__What is required__:
Reproduce the lines below word for word, from the line that contains "Answer: (C)" through the line that contains "Incorrect, shiny red", both included.

__Material provided__:

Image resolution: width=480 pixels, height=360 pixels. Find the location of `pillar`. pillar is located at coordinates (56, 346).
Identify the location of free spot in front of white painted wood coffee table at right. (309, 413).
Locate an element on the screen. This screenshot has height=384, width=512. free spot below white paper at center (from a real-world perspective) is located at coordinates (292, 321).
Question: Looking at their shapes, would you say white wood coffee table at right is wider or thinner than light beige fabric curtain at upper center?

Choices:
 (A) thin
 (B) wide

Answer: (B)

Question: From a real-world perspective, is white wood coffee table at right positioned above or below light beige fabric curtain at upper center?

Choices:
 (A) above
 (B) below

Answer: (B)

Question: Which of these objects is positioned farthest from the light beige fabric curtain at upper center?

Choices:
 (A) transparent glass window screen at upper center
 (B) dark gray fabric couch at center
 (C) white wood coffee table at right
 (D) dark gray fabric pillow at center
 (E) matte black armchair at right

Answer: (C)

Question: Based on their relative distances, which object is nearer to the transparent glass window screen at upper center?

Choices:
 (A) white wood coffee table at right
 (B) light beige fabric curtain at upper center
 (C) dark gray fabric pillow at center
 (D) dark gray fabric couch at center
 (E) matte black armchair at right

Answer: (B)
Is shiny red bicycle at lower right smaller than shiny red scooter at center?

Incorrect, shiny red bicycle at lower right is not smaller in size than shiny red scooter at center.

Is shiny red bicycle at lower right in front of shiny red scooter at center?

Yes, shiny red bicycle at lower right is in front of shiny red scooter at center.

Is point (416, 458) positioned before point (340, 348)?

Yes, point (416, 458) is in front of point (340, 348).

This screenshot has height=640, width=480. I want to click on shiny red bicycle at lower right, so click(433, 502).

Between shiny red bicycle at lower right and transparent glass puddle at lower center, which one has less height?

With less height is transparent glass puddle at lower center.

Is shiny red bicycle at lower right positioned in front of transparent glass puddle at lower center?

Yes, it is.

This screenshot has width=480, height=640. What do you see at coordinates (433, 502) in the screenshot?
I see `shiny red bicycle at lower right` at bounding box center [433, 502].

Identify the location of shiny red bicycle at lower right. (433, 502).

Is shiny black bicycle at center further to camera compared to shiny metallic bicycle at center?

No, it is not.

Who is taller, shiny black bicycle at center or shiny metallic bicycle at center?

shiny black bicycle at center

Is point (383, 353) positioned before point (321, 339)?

__Result__:
Answer: (C)

Question: Based on their relative distances, which object is nearer to the transparent glass window screen at upper center?

Choices:
 (A) white wood coffee table at right
 (B) light beige fabric curtain at upper center
 (C) dark gray fabric pillow at center
 (D) dark gray fabric couch at center
 (E) matte black armchair at right

Answer: (B)
Is shiny red bicycle at lower right smaller than shiny red scooter at center?

Incorrect, shiny red bicycle at lower right is not smaller in size than shiny red scooter at center.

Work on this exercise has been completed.